▸ Task requirements:
All lines from the one with "S1: none -> button (GND, U3/MCLR)" onward, through the last line of the records below, are to be retyped word for word.

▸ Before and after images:
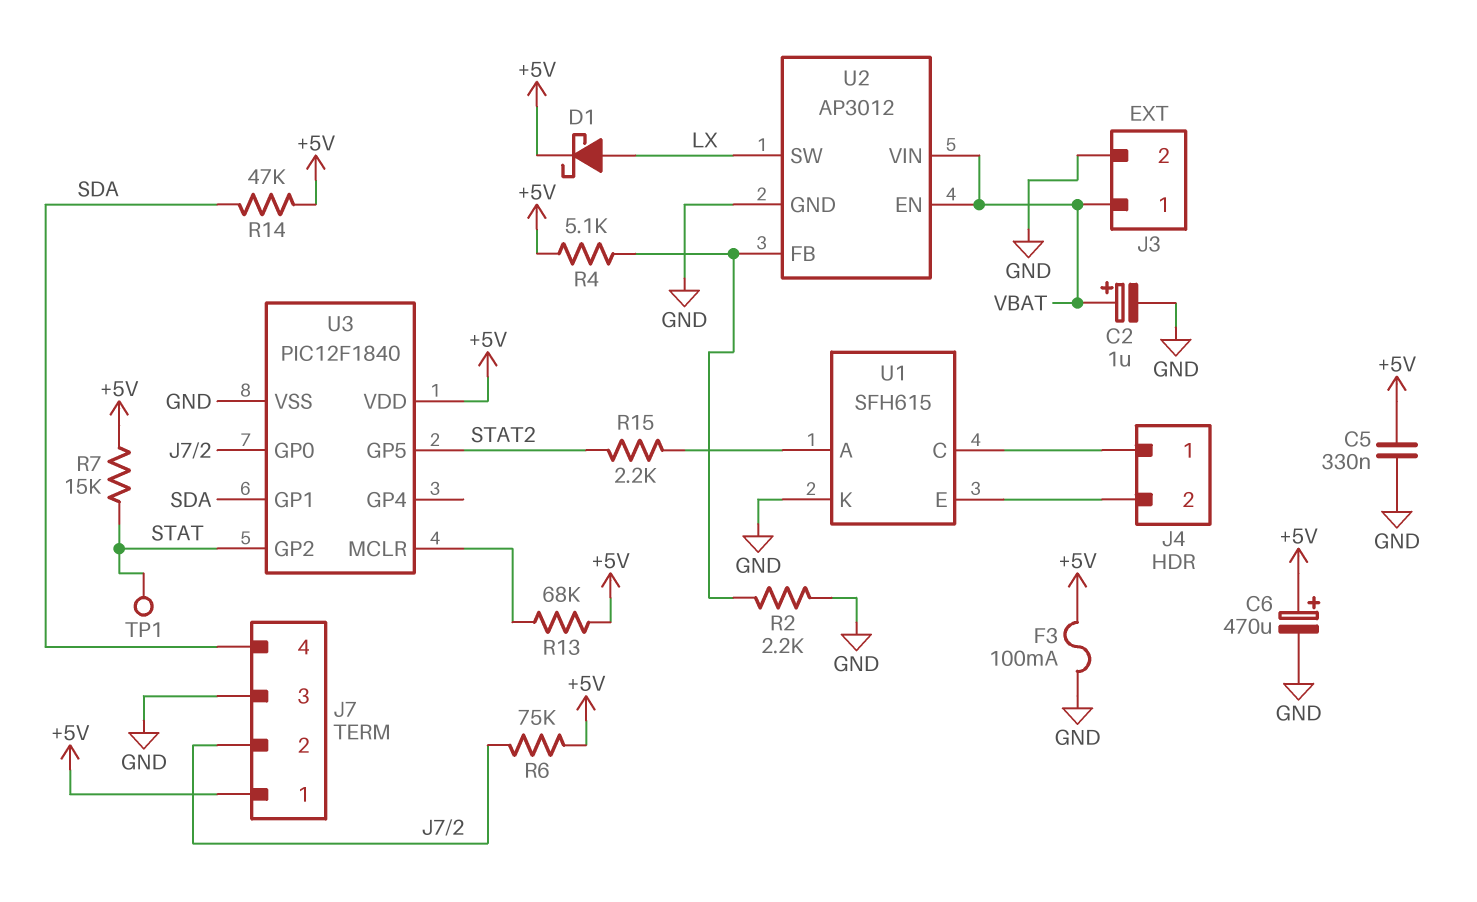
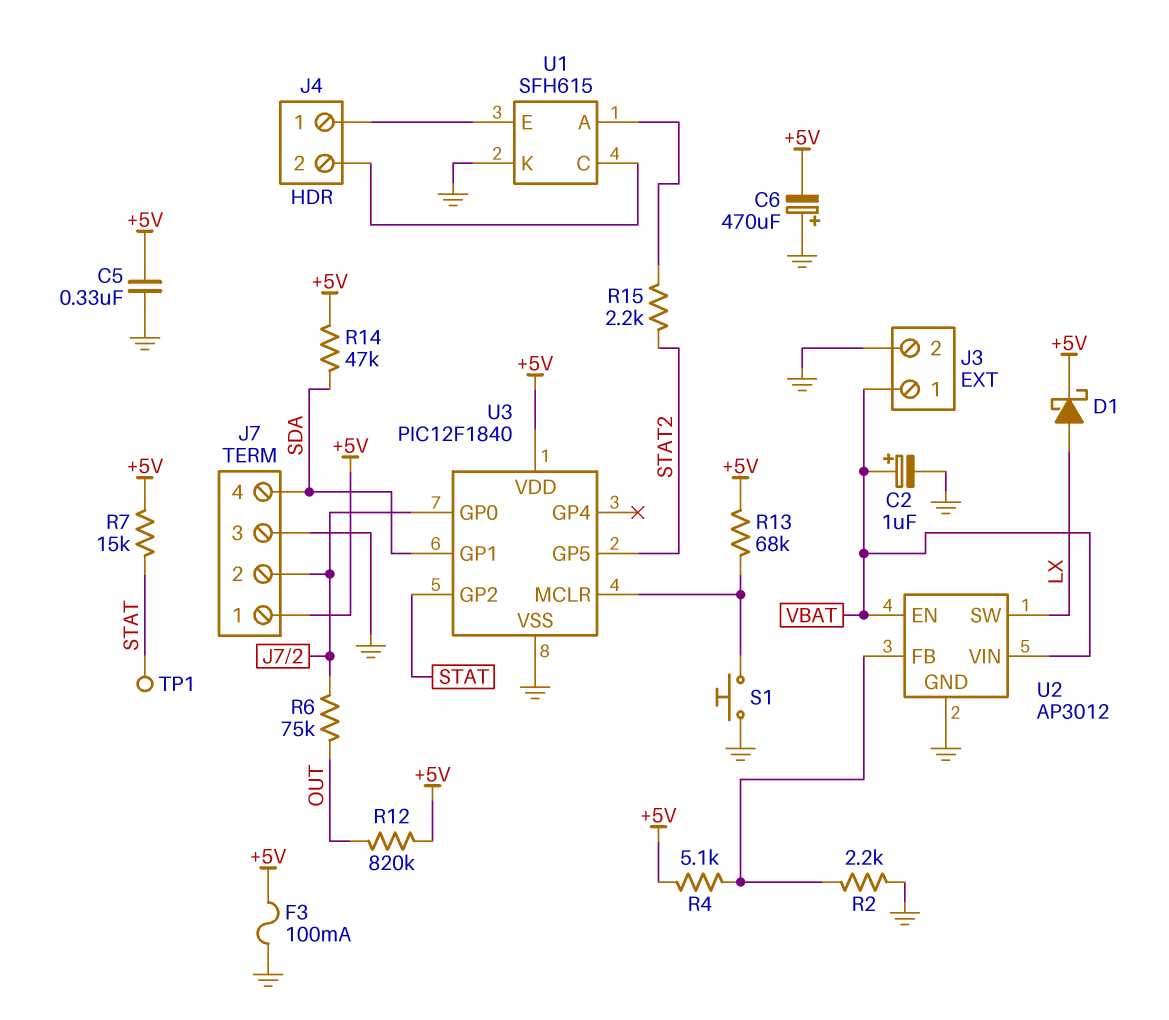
C6: 470uF (plus +5V, minus GND) -> 470uF (plus GND, minus +5V)
R6: 75k (+5V, J7/2) -> 75k (J7/2, OUT)
R12: none -> 820k (+5V, OUT)
S1: none -> button (GND, U3/MCLR)
U1 pin C: J4/1 -> J4/2
U1 pin E: J4/2 -> J4/1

▸ Response area:
S1: none -> button (GND, U3/MCLR)
U1 pin C: J4/1 -> J4/2
U1 pin E: J4/2 -> J4/1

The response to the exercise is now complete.